------ Given entries ------
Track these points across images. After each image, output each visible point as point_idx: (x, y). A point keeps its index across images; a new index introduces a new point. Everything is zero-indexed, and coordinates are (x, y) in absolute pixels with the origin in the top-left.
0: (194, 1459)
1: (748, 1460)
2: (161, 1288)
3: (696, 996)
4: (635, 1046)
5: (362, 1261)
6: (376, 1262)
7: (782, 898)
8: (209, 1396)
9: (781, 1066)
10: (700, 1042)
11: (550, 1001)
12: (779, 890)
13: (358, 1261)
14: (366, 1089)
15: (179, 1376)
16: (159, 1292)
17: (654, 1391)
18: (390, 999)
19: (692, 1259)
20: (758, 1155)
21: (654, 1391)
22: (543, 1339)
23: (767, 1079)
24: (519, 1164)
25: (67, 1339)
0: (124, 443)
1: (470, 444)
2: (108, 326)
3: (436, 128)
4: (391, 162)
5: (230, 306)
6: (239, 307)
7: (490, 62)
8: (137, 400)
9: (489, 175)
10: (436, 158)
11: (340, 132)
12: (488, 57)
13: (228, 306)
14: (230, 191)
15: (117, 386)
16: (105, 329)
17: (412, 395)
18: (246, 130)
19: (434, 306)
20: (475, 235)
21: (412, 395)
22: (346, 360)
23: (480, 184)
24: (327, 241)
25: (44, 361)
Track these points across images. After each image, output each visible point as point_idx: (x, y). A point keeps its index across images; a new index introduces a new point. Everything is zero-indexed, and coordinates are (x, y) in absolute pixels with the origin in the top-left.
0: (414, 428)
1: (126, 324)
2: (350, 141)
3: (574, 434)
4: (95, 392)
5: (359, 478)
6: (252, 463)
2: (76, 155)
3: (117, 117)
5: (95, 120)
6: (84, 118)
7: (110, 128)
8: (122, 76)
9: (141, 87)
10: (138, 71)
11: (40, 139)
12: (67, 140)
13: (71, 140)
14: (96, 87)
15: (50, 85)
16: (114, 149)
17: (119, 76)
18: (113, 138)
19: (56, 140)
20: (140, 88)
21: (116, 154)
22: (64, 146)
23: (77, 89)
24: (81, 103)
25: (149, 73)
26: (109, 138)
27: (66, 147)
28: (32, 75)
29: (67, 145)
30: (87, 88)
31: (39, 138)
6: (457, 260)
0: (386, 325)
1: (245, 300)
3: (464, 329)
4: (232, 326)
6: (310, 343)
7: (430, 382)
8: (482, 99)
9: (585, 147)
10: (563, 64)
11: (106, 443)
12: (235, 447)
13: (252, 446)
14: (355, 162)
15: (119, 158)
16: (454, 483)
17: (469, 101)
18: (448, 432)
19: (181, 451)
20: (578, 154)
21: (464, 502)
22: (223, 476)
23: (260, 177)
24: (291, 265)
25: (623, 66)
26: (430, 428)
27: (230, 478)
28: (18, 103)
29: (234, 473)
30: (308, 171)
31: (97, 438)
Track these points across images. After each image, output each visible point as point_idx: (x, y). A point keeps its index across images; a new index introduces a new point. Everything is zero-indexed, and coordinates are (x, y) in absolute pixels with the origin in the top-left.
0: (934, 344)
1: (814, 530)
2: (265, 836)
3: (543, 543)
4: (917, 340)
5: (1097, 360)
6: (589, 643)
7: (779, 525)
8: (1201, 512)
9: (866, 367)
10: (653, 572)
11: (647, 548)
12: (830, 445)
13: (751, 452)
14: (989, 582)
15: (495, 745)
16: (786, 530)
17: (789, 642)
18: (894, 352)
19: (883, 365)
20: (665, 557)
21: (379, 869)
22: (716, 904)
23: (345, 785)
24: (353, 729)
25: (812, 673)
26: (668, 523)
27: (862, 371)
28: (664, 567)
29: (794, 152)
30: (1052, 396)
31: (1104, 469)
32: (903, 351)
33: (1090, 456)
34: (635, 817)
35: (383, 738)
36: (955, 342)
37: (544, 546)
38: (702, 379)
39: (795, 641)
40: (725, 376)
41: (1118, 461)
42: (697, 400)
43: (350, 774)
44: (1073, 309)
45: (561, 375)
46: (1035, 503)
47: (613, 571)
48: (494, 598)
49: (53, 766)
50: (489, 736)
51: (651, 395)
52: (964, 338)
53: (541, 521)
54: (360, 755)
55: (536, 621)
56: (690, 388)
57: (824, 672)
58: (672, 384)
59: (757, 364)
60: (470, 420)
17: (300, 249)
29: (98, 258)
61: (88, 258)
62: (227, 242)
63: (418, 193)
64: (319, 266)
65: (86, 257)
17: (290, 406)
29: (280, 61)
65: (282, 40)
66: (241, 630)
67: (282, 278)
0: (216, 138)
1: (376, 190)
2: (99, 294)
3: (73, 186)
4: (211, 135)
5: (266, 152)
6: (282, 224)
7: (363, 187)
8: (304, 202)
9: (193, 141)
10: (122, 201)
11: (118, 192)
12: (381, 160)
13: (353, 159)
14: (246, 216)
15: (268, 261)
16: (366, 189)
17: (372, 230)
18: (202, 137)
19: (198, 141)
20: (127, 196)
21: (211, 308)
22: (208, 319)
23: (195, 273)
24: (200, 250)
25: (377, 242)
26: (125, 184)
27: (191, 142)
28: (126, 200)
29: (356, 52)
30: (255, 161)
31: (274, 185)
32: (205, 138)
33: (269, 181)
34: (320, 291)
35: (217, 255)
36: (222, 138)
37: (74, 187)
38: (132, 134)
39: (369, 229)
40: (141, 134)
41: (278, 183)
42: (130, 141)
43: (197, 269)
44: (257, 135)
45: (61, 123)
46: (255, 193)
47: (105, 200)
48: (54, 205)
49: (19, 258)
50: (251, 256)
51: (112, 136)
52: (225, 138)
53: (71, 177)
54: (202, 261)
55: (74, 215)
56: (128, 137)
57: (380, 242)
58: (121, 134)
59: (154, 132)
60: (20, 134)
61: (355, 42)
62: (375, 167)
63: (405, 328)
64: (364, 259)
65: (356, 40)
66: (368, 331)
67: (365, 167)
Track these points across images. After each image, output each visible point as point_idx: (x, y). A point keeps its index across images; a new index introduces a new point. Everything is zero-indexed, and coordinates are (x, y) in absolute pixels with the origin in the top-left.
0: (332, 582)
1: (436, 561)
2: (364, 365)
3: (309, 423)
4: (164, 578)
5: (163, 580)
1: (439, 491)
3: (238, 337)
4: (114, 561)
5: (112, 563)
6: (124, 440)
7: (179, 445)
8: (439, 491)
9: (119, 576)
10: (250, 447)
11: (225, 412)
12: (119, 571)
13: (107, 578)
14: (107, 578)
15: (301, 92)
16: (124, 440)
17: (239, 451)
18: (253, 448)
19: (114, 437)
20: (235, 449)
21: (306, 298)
------
» What to do
Copy everything from the line containing "7: (110, 128)" down to the line containing "31: (97, 438)", substituting "136" for each occurrence of "138" and leaving all else unchanged.

» Response to this exercise
7: (110, 128)
8: (122, 76)
9: (141, 87)
10: (136, 71)
11: (40, 139)
12: (67, 140)
13: (71, 140)
14: (96, 87)
15: (50, 85)
16: (114, 149)
17: (119, 76)
18: (113, 136)
19: (56, 140)
20: (140, 88)
21: (116, 154)
22: (64, 146)
23: (77, 89)
24: (81, 103)
25: (149, 73)
26: (109, 136)
27: (66, 147)
28: (32, 75)
29: (67, 145)
30: (87, 88)
31: (39, 136)
6: (457, 260)
0: (386, 325)
1: (245, 300)
3: (464, 329)
4: (232, 326)
6: (310, 343)
7: (430, 382)
8: (482, 99)
9: (585, 147)
10: (563, 64)
11: (106, 443)
12: (235, 447)
13: (252, 446)
14: (355, 162)
15: (119, 158)
16: (454, 483)
17: (469, 101)
18: (448, 432)
19: (181, 451)
20: (578, 154)
21: (464, 502)
22: (223, 476)
23: (260, 177)
24: (291, 265)
25: (623, 66)
26: (430, 428)
27: (230, 478)
28: (18, 103)
29: (234, 473)
30: (308, 171)
31: (97, 438)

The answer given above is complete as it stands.